## TASK BRIEF
You are to retype all of the data exactly as it appears.

(Coordinate change listings)
*** Begin section ***

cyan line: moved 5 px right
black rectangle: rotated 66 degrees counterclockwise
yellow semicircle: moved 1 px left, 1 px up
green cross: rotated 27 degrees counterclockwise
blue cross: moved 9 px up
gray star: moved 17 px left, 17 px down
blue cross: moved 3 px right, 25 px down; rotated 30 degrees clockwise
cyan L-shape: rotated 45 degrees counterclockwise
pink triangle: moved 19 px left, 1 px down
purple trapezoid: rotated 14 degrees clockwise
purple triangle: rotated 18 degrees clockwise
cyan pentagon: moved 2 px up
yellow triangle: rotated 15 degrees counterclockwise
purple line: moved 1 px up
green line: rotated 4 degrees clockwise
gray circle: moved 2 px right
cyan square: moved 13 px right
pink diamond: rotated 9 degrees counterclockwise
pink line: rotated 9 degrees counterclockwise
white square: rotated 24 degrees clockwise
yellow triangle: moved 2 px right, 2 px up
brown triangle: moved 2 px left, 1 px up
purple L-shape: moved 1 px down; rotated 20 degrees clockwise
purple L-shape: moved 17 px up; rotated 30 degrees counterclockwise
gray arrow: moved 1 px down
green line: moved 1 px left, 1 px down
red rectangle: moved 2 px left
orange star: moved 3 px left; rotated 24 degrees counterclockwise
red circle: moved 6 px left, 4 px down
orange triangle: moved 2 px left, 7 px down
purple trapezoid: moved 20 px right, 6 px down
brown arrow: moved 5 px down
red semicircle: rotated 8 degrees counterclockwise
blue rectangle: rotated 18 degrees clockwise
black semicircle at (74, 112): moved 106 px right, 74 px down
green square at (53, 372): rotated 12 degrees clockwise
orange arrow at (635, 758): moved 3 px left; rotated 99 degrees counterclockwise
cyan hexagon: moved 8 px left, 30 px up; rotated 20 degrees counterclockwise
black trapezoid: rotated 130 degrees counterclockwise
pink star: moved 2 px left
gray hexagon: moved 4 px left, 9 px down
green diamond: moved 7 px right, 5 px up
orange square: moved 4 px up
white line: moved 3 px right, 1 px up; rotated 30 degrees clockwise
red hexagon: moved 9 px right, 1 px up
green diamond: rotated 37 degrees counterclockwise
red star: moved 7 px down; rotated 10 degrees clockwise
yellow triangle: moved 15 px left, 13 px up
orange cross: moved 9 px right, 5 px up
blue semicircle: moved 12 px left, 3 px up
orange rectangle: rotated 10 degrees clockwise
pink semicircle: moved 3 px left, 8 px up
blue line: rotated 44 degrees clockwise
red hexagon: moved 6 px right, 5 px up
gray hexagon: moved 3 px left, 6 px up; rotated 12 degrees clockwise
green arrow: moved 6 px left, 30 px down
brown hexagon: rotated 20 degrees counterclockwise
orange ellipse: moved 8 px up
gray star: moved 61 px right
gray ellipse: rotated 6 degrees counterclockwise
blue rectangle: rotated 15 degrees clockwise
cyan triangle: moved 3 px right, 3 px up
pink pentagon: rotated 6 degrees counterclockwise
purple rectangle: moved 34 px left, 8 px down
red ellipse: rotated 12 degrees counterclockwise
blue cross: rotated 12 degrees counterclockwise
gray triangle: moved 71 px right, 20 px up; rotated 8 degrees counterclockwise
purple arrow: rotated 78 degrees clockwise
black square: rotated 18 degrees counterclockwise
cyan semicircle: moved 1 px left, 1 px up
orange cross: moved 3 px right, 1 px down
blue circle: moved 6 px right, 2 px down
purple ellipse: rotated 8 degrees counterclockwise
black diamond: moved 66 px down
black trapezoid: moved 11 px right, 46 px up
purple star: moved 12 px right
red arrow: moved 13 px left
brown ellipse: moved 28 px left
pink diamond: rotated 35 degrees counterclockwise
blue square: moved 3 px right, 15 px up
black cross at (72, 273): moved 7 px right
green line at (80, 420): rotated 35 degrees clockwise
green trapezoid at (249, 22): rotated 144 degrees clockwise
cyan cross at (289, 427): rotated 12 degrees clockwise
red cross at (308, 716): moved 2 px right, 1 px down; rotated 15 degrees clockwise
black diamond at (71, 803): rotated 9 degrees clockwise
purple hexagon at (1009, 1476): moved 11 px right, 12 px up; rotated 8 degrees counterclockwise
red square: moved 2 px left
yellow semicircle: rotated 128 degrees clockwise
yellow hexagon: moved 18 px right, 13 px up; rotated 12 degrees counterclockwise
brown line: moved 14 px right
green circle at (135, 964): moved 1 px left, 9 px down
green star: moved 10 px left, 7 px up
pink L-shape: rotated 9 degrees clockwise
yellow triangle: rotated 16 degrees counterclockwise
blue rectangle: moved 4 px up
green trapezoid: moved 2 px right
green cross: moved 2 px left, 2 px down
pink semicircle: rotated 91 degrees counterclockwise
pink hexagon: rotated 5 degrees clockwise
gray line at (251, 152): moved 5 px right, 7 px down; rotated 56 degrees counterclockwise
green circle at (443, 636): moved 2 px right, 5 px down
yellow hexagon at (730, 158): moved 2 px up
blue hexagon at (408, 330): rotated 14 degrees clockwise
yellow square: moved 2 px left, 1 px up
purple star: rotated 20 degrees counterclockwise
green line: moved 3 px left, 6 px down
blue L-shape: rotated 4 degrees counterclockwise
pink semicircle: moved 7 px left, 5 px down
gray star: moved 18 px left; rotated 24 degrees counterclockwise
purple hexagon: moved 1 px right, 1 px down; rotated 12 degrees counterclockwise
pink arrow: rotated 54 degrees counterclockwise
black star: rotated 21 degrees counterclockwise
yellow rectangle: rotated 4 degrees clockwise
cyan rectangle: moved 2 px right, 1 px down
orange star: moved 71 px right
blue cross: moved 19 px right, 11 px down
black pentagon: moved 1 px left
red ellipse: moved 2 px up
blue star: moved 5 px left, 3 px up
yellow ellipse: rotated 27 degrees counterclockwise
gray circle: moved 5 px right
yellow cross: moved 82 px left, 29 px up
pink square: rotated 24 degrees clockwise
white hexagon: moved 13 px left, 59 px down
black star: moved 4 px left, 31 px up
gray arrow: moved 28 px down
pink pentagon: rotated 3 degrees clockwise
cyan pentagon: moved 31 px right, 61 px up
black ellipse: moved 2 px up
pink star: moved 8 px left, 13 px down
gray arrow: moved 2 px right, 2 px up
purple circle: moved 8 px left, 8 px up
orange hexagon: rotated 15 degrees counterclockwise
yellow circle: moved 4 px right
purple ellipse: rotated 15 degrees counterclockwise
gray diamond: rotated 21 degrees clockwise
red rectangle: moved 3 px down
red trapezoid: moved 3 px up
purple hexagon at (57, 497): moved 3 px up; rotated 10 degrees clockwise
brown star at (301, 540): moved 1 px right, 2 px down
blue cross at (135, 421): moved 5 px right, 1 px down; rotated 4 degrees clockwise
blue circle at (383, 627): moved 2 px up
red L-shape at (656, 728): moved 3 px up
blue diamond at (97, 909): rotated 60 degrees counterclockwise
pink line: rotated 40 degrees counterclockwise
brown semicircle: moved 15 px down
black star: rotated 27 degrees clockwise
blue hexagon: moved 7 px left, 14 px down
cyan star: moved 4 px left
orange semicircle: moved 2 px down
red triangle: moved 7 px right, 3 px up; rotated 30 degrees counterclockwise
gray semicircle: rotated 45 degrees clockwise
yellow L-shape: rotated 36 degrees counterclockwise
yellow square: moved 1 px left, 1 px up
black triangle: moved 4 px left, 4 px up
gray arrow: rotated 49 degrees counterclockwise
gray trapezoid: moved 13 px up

*** End section ***

## OUTPUT BELOW
cyan line: moved 5 px right
black rectangle: rotated 66 degrees counterclockwise
yellow semicircle: moved 1 px left, 1 px up
green cross: rotated 27 degrees counterclockwise
blue cross: moved 9 px up
gray star: moved 17 px left, 17 px down
blue cross: moved 3 px right, 25 px down; rotated 30 degrees clockwise
cyan L-shape: rotated 45 degrees counterclockwise
pink triangle: moved 19 px left, 1 px down
purple trapezoid: rotated 14 degrees clockwise
purple triangle: rotated 18 degrees clockwise
cyan pentagon: moved 2 px up
yellow triangle: rotated 15 degrees counterclockwise
purple line: moved 1 px up
green line: rotated 4 degrees clockwise
gray circle: moved 2 px right
cyan square: moved 13 px right
pink diamond: rotated 9 degrees counterclockwise
pink line: rotated 9 degrees counterclockwise
white square: rotated 24 degrees clockwise
yellow triangle: moved 2 px right, 2 px up
brown triangle: moved 2 px left, 1 px up
purple L-shape: moved 1 px down; rotated 20 degrees clockwise
purple L-shape: moved 17 px up; rotated 30 degrees counterclockwise
gray arrow: moved 1 px down
green line: moved 1 px left, 1 px down
red rectangle: moved 2 px left
orange star: moved 3 px left; rotated 24 degrees counterclockwise
red circle: moved 6 px left, 4 px down
orange triangle: moved 2 px left, 7 px down
purple trapezoid: moved 20 px right, 6 px down
brown arrow: moved 5 px down
red semicircle: rotated 8 degrees counterclockwise
blue rectangle: rotated 18 degrees clockwise
black semicircle at (74, 112): moved 106 px right, 74 px down
green square at (53, 372): rotated 12 degrees clockwise
orange arrow at (635, 758): moved 3 px left; rotated 99 degrees counterclockwise
cyan hexagon: moved 8 px left, 30 px up; rotated 20 degrees counterclockwise
black trapezoid: rotated 130 degrees counterclockwise
pink star: moved 2 px left
gray hexagon: moved 4 px left, 9 px down
green diamond: moved 7 px right, 5 px up
orange square: moved 4 px up
white line: moved 3 px right, 1 px up; rotated 30 degrees clockwise
red hexagon: moved 9 px right, 1 px up
green diamond: rotated 37 degrees counterclockwise
red star: moved 7 px down; rotated 10 degrees clockwise
yellow triangle: moved 15 px left, 13 px up
orange cross: moved 9 px right, 5 px up
blue semicircle: moved 12 px left, 3 px up
orange rectangle: rotated 10 degrees clockwise
pink semicircle: moved 3 px left, 8 px up
blue line: rotated 44 degrees clockwise
red hexagon: moved 6 px right, 5 px up
gray hexagon: moved 3 px left, 6 px up; rotated 12 degrees clockwise
green arrow: moved 6 px left, 30 px down
brown hexagon: rotated 20 degrees counterclockwise
orange ellipse: moved 8 px up
gray star: moved 61 px right
gray ellipse: rotated 6 degrees counterclockwise
blue rectangle: rotated 15 degrees clockwise
cyan triangle: moved 3 px right, 3 px up
pink pentagon: rotated 6 degrees counterclockwise
purple rectangle: moved 34 px left, 8 px down
red ellipse: rotated 12 degrees counterclockwise
blue cross: rotated 12 degrees counterclockwise
gray triangle: moved 71 px right, 20 px up; rotated 8 degrees counterclockwise
purple arrow: rotated 78 degrees clockwise
black square: rotated 18 degrees counterclockwise
cyan semicircle: moved 1 px left, 1 px up
orange cross: moved 3 px right, 1 px down
blue circle: moved 6 px right, 2 px down
purple ellipse: rotated 8 degrees counterclockwise
black diamond: moved 66 px down
black trapezoid: moved 11 px right, 46 px up
purple star: moved 12 px right
red arrow: moved 13 px left
brown ellipse: moved 28 px left
pink diamond: rotated 35 degrees counterclockwise
blue square: moved 3 px right, 15 px up
black cross at (72, 273): moved 7 px right
green line at (80, 420): rotated 35 degrees clockwise
green trapezoid at (249, 22): rotated 144 degrees clockwise
cyan cross at (289, 427): rotated 12 degrees clockwise
red cross at (308, 716): moved 2 px right, 1 px down; rotated 15 degrees clockwise
black diamond at (71, 803): rotated 9 degrees clockwise
purple hexagon at (1009, 1476): moved 11 px right, 12 px up; rotated 8 degrees counterclockwise
red square: moved 2 px left
yellow semicircle: rotated 128 degrees clockwise
yellow hexagon: moved 18 px right, 13 px up; rotated 12 degrees counterclockwise
brown line: moved 14 px right
green circle at (135, 964): moved 1 px left, 9 px down
green star: moved 10 px left, 7 px up
pink L-shape: rotated 9 degrees clockwise
yellow triangle: rotated 16 degrees counterclockwise
blue rectangle: moved 4 px up
green trapezoid: moved 2 px right
green cross: moved 2 px left, 2 px down
pink semicircle: rotated 91 degrees counterclockwise
pink hexagon: rotated 5 degrees clockwise
gray line at (251, 152): moved 5 px right, 7 px down; rotated 56 degrees counterclockwise
green circle at (443, 636): moved 2 px right, 5 px down
yellow hexagon at (730, 158): moved 2 px up
blue hexagon at (408, 330): rotated 14 degrees clockwise
yellow square: moved 2 px left, 1 px up
purple star: rotated 20 degrees counterclockwise
green line: moved 3 px left, 6 px down
blue L-shape: rotated 4 degrees counterclockwise
pink semicircle: moved 7 px left, 5 px down
gray star: moved 18 px left; rotated 24 degrees counterclockwise
purple hexagon: moved 1 px right, 1 px down; rotated 12 degrees counterclockwise
pink arrow: rotated 54 degrees counterclockwise
black star: rotated 21 degrees counterclockwise
yellow rectangle: rotated 4 degrees clockwise
cyan rectangle: moved 2 px right, 1 px down
orange star: moved 71 px right
blue cross: moved 19 px right, 11 px down
black pentagon: moved 1 px left
red ellipse: moved 2 px up
blue star: moved 5 px left, 3 px up
yellow ellipse: rotated 27 degrees counterclockwise
gray circle: moved 5 px right
yellow cross: moved 82 px left, 29 px up
pink square: rotated 24 degrees clockwise
white hexagon: moved 13 px left, 59 px down
black star: moved 4 px left, 31 px up
gray arrow: moved 28 px down
pink pentagon: rotated 3 degrees clockwise
cyan pentagon: moved 31 px right, 61 px up
black ellipse: moved 2 px up
pink star: moved 8 px left, 13 px down
gray arrow: moved 2 px right, 2 px up
purple circle: moved 8 px left, 8 px up
orange hexagon: rotated 15 degrees counterclockwise
yellow circle: moved 4 px right
purple ellipse: rotated 15 degrees counterclockwise
gray diamond: rotated 21 degrees clockwise
red rectangle: moved 3 px down
red trapezoid: moved 3 px up
purple hexagon at (57, 497): moved 3 px up; rotated 10 degrees clockwise
brown star at (301, 540): moved 1 px right, 2 px down
blue cross at (135, 421): moved 5 px right, 1 px down; rotated 4 degrees clockwise
blue circle at (383, 627): moved 2 px up
red L-shape at (656, 728): moved 3 px up
blue diamond at (97, 909): rotated 60 degrees counterclockwise
pink line: rotated 40 degrees counterclockwise
brown semicircle: moved 15 px down
black star: rotated 27 degrees clockwise
blue hexagon: moved 7 px left, 14 px down
cyan star: moved 4 px left
orange semicircle: moved 2 px down
red triangle: moved 7 px right, 3 px up; rotated 30 degrees counterclockwise
gray semicircle: rotated 45 degrees clockwise
yellow L-shape: rotated 36 degrees counterclockwise
yellow square: moved 1 px left, 1 px up
black triangle: moved 4 px left, 4 px up
gray arrow: rotated 49 degrees counterclockwise
gray trapezoid: moved 13 px up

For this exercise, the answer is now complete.